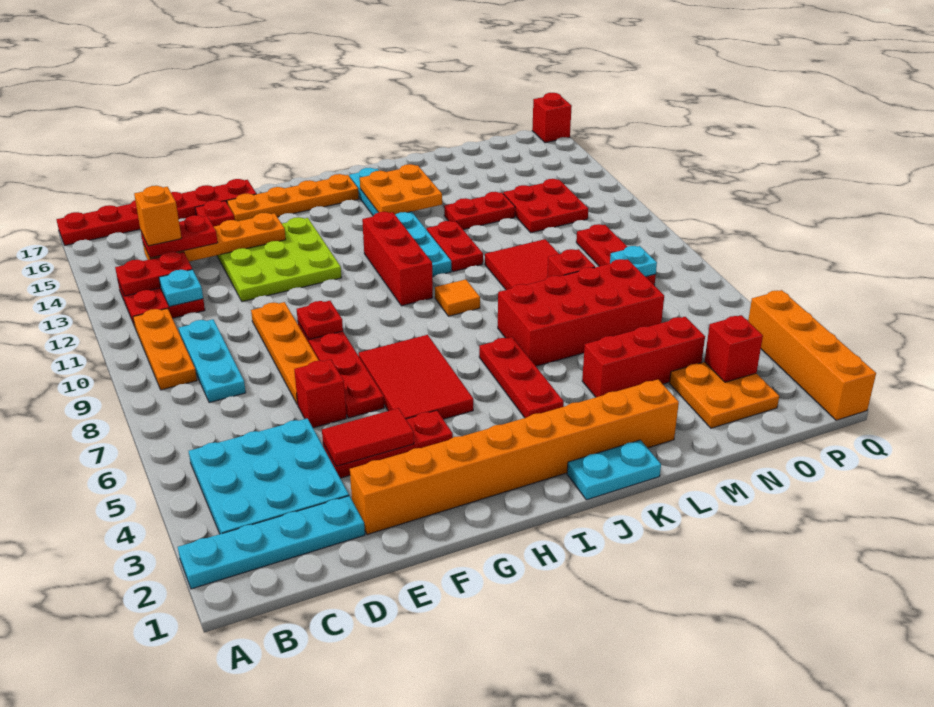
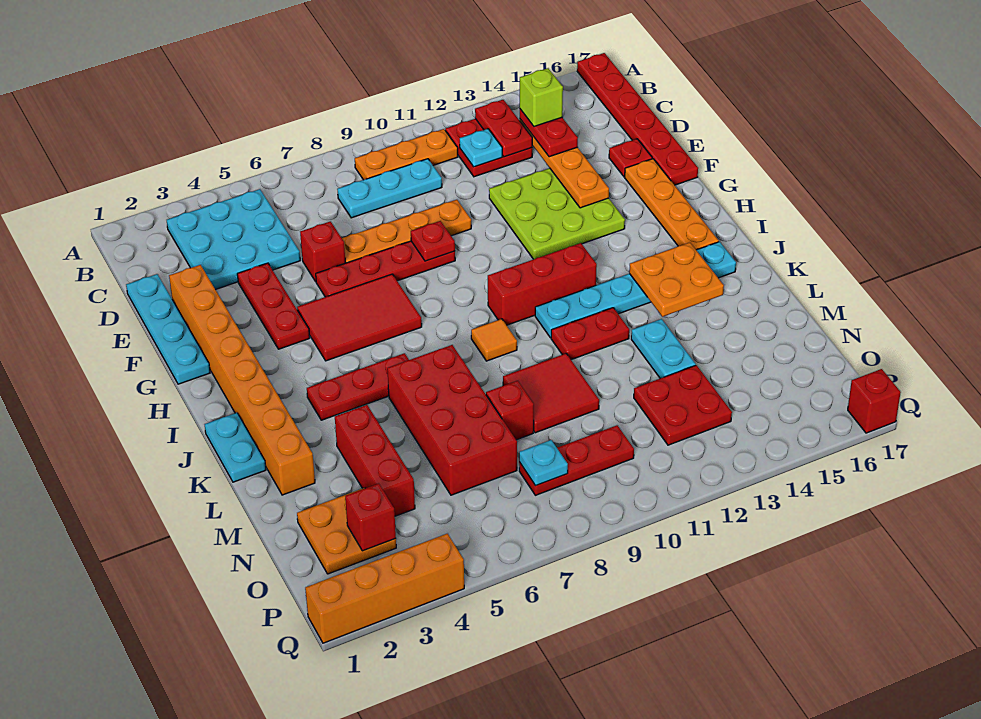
cyan plate A2:D2 level 1 -> cyan plate D1:G1 level 1
orange brick C14 level 4 -> lime brick C14 level 4
red tile E4:F4 level 2 -> none
red plate L13:M13 level 1 -> cyan plate L13:M13 level 1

|---|

*Instructions for the task*
Please go through the listing and return each line that has "plate" in it.

*Response box*
cyan plate A2:D2 level 1 -> cyan plate D1:G1 level 1
red plate L13:M13 level 1 -> cyan plate L13:M13 level 1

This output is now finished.